* **Input data**:
* * *

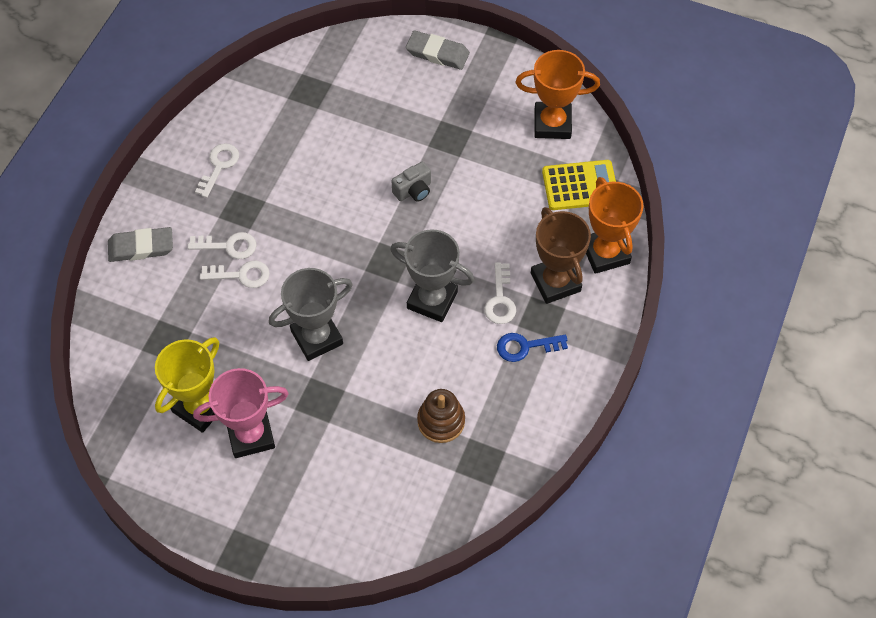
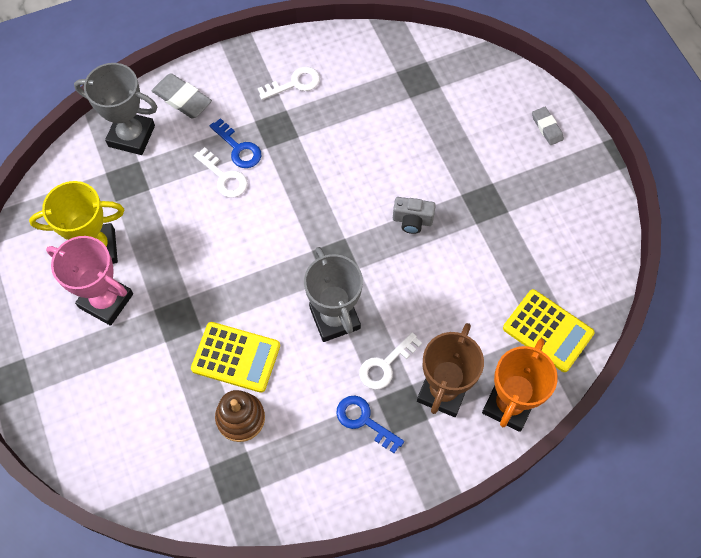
camera: 45 degrees right, 5 degrees up
(228, 246) = (238, 148): white key -> blue key
(317, 337) = (224, 270): grey trophy -> grey trophy (131, 136)
(392, 386) = (236, 357): none -> yellow calculator
(437, 53) = (547, 127): grey eraser -> grey eraser, size x0.63
(552, 124) = (579, 260): orange trophy -> none

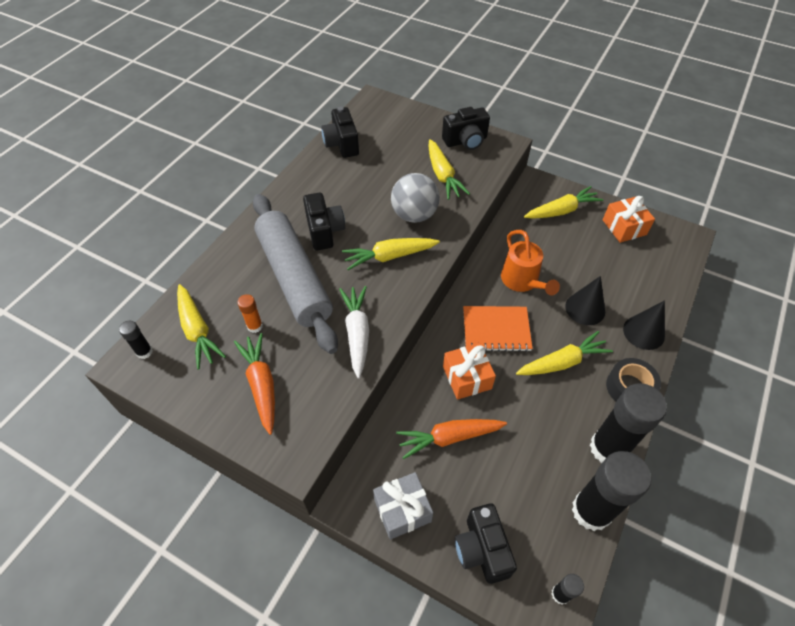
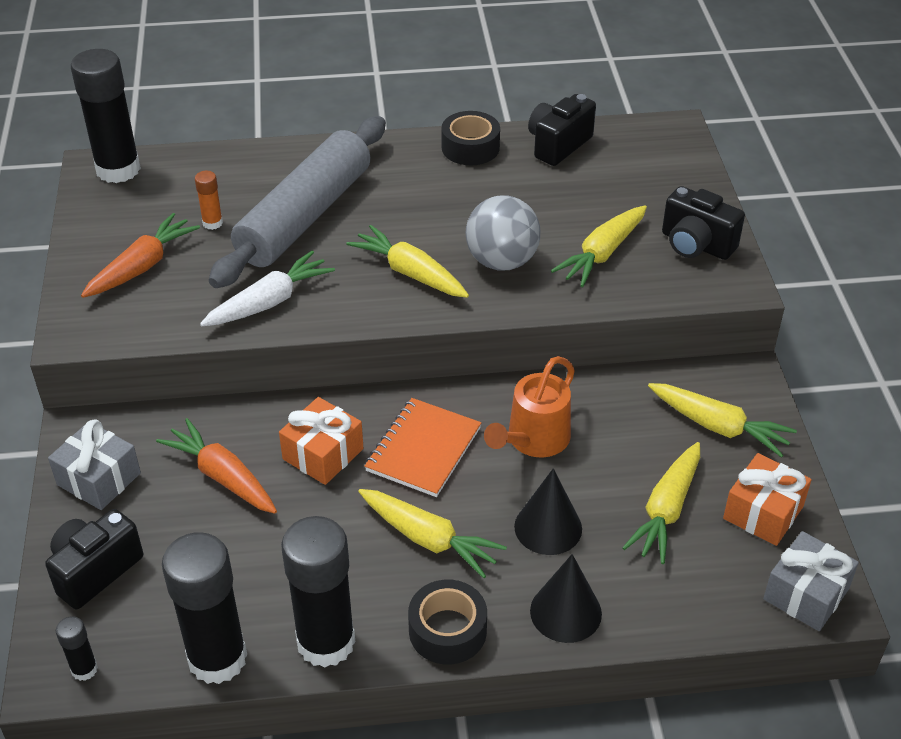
camera: 55 degrees right, 10 degrees down
(144, 352) = (118, 169): black glue stick -> black glue stick, size x2.27
(197, 331) = (172, 188): yellow carrot -> yellow carrot (666, 510)
(308, 177) = (470, 148): none -> black tape
(324, 231) = (397, 203): black camera -> none
(496, 330) = (423, 449): orange notebook -> orange notebook turned 60 degrees clockwise
(679, 242) = (806, 594): none -> grey gift

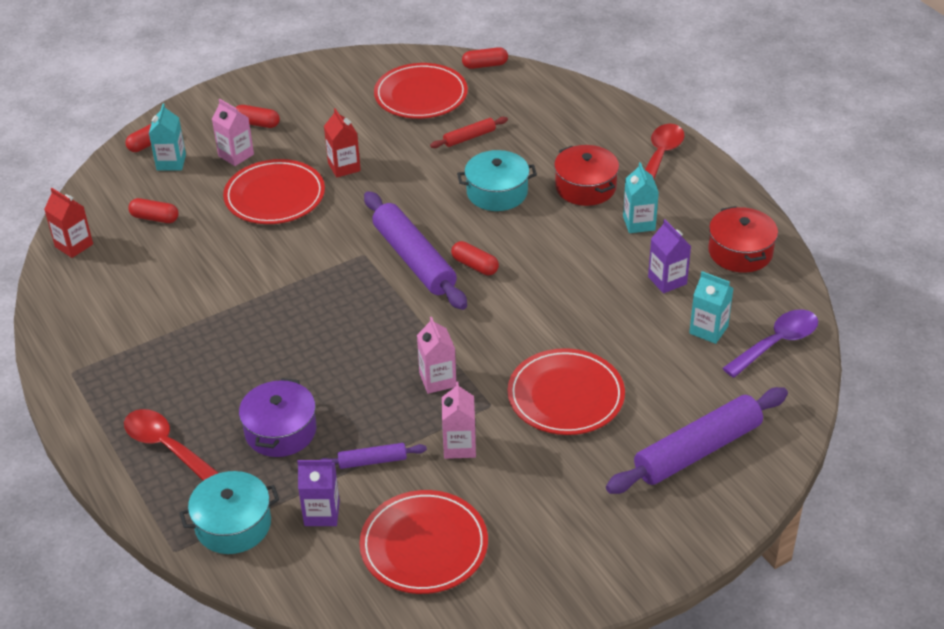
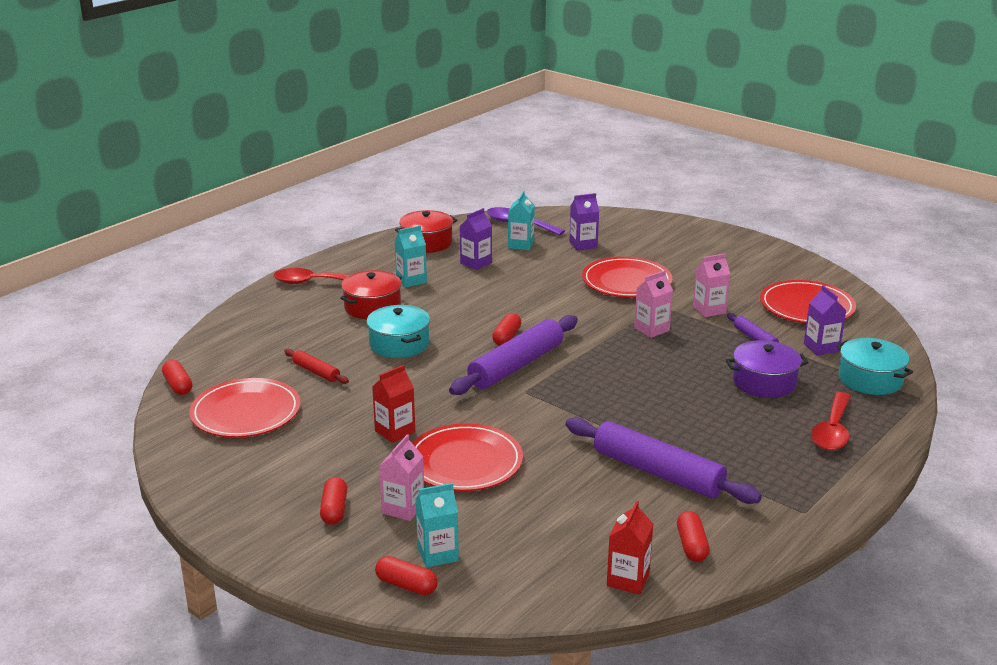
camera: 110 degrees left, 15 degrees down
(155, 218) = (545, 533): red capsule -> red capsule (691, 545)
(689, 387) = (583, 245): none -> purple carton
(697, 450) = (639, 237): purple rolling pin -> purple rolling pin (657, 472)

* * *

* **What you will do**:
Return exactly the stretch above whose first line contains "(437, 53) = (547, 127): grey" and whose last line contains "(308, 177) = (470, 148): none -> black tape", and nothing outside it. The pictures should not appear.

* **Problem solution**:
(437, 53) = (547, 127): grey eraser -> grey eraser, size x0.63
(552, 124) = (579, 260): orange trophy -> none

camera: 55 degrees right, 10 degrees down
(144, 352) = (118, 169): black glue stick -> black glue stick, size x2.27
(197, 331) = (172, 188): yellow carrot -> yellow carrot (666, 510)
(308, 177) = (470, 148): none -> black tape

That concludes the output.